BEGIN RECORDS FOR THIS EXERCISE
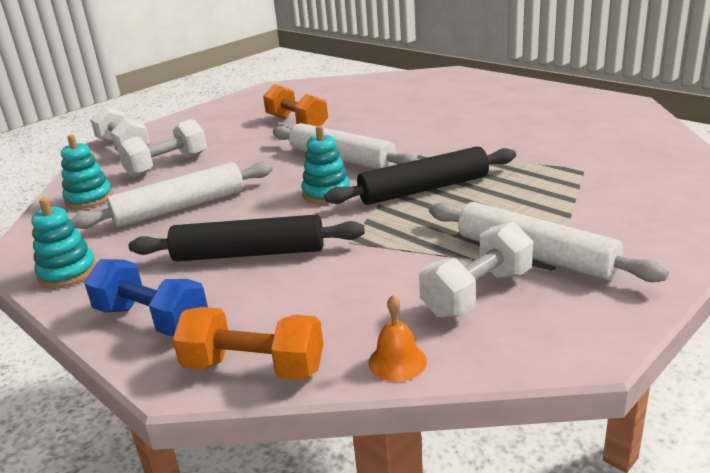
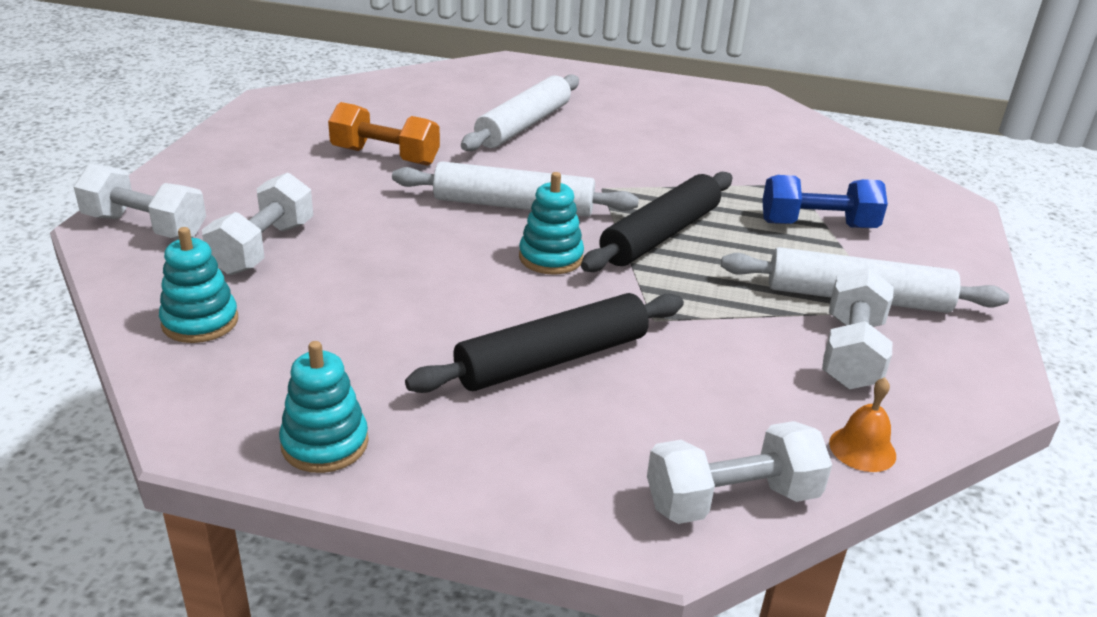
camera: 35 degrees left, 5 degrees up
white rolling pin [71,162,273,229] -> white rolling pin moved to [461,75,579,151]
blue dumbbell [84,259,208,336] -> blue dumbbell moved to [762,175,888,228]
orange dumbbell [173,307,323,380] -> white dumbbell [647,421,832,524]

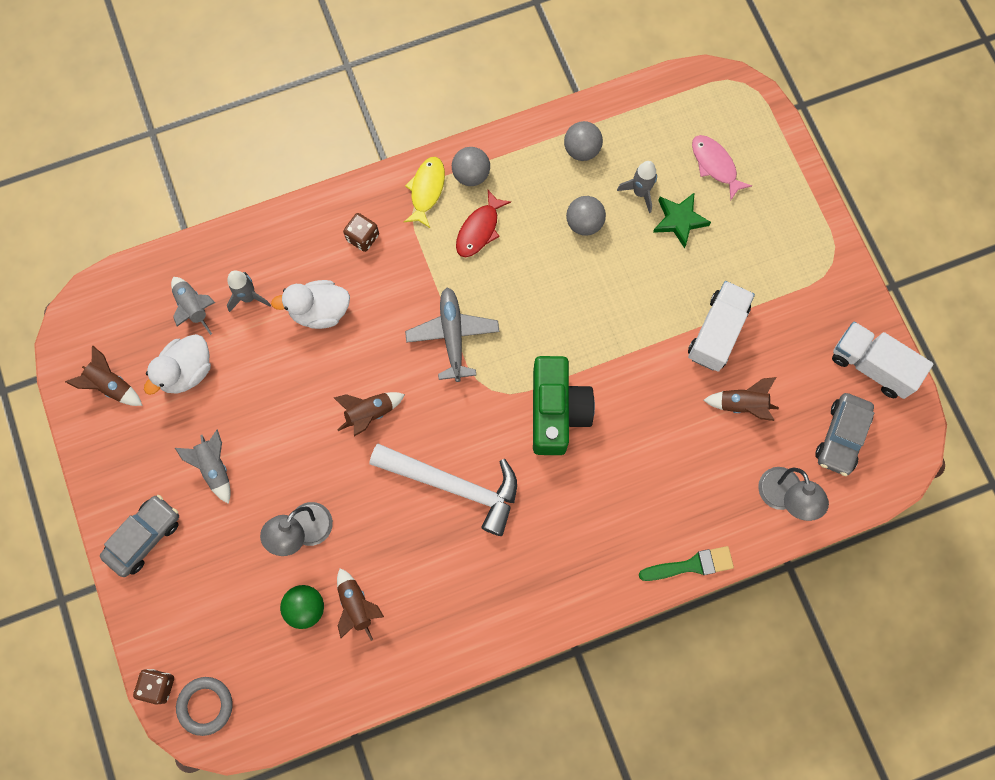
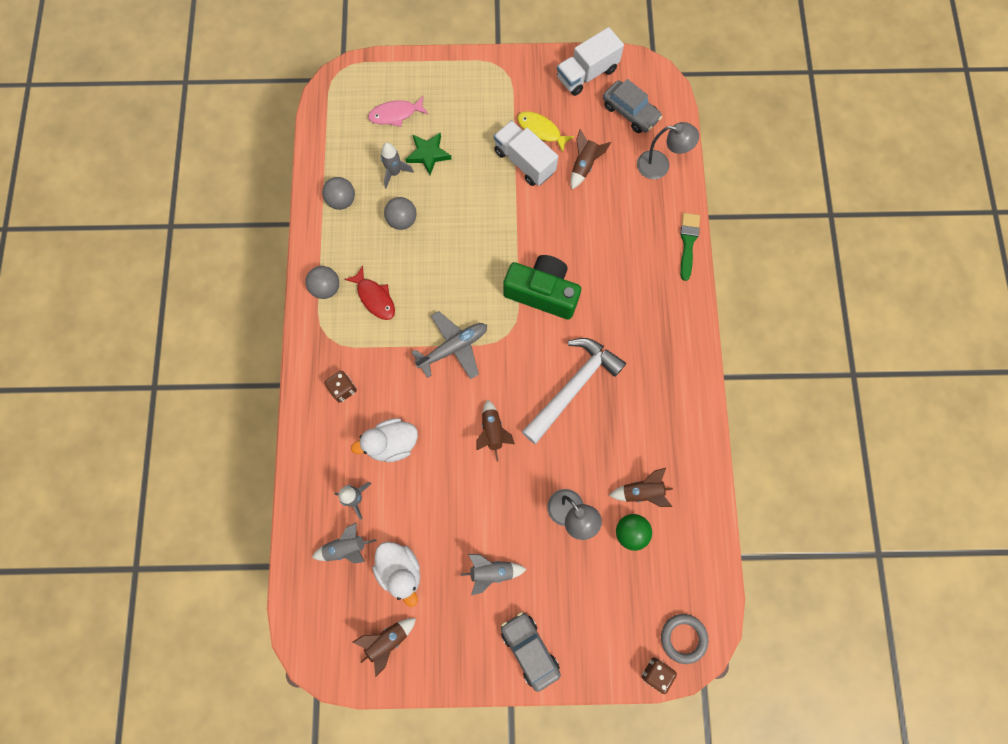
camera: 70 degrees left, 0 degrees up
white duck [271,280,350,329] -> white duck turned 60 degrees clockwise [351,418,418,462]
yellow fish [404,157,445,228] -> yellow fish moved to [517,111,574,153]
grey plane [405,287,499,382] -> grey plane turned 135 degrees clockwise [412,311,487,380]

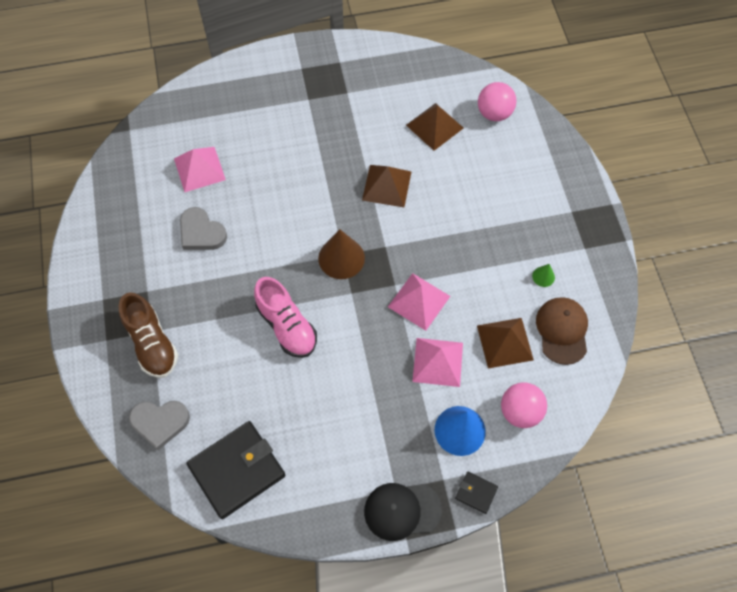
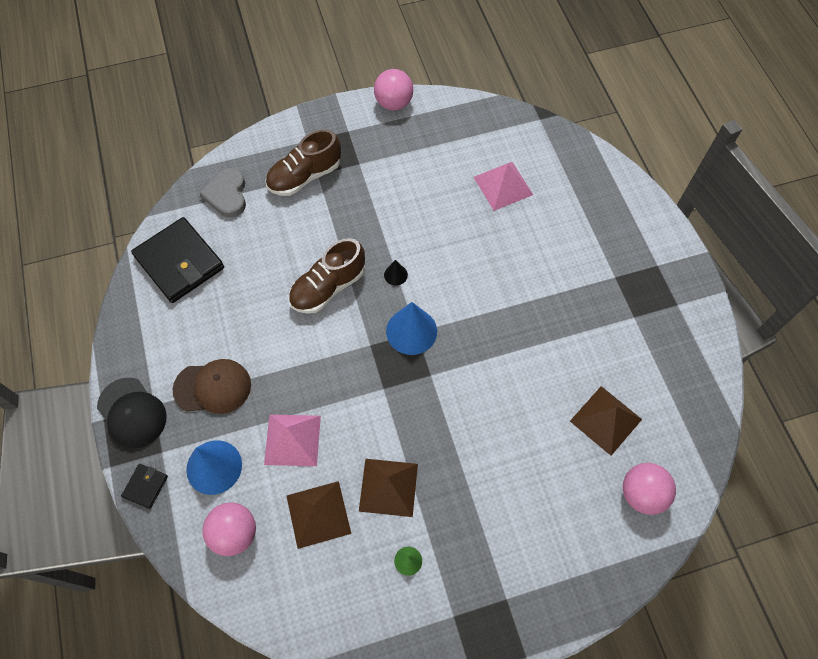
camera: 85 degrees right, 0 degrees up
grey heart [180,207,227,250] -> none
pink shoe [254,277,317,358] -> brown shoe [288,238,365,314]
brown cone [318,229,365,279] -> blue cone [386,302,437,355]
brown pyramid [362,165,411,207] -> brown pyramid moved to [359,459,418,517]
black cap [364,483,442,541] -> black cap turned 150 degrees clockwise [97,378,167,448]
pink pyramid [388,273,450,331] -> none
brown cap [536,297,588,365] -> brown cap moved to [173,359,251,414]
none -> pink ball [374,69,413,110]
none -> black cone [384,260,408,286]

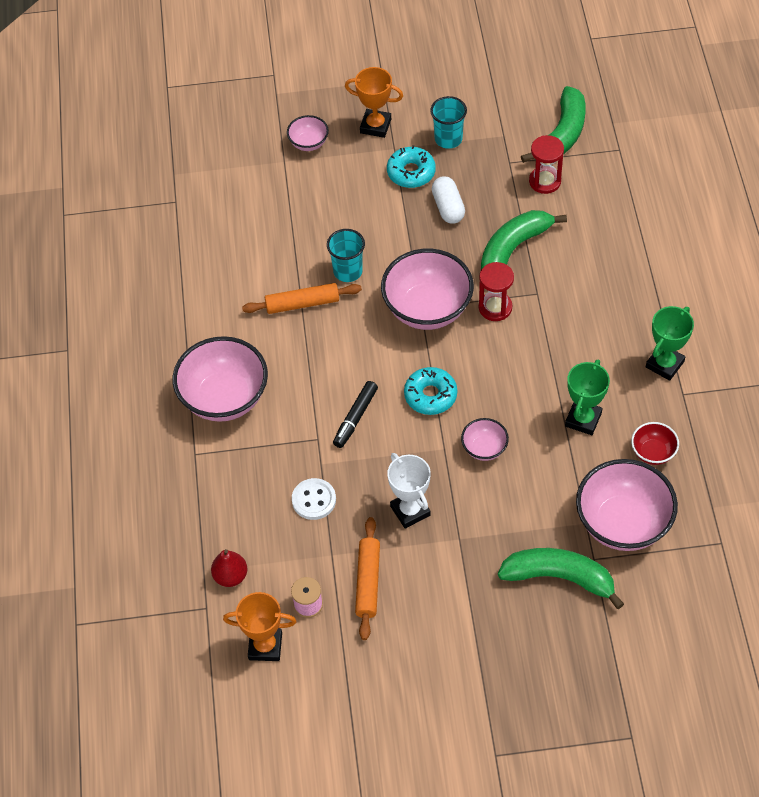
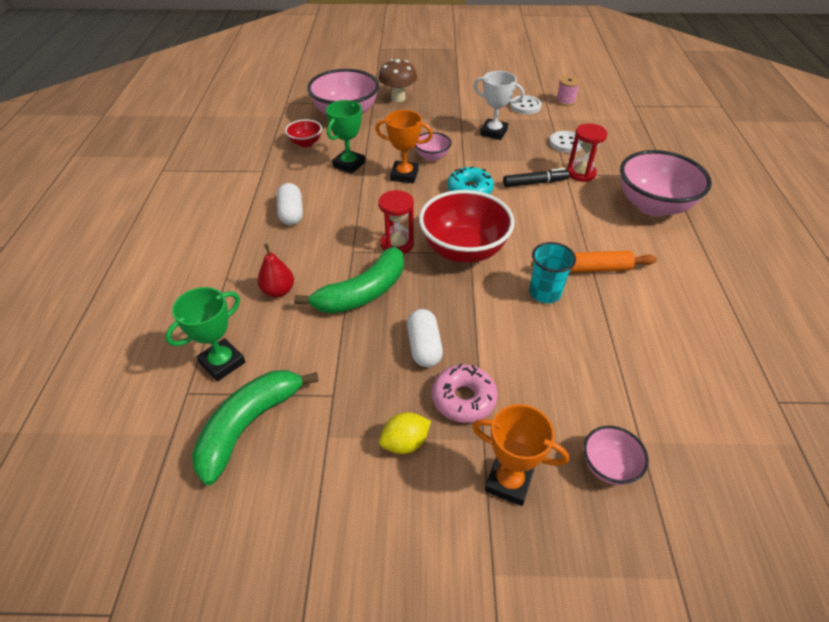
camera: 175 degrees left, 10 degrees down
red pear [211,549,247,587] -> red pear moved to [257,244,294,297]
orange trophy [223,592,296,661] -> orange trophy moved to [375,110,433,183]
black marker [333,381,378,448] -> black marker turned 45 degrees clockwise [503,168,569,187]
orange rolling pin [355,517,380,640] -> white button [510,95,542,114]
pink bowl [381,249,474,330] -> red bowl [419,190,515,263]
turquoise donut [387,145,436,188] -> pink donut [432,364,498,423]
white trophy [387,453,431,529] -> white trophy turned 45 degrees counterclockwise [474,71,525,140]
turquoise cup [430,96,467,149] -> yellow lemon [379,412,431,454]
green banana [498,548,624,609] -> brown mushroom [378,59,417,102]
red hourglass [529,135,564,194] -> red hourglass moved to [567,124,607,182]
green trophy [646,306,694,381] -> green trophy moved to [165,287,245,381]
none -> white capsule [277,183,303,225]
END RECORDS FOR THIS EXERCISE
The lines above that include "left" should each be listed.

**YOUR SOLUTION**
camera: 35 degrees left, 5 degrees up
camera: 70 degrees left, 0 degrees up
camera: 175 degrees left, 10 degrees down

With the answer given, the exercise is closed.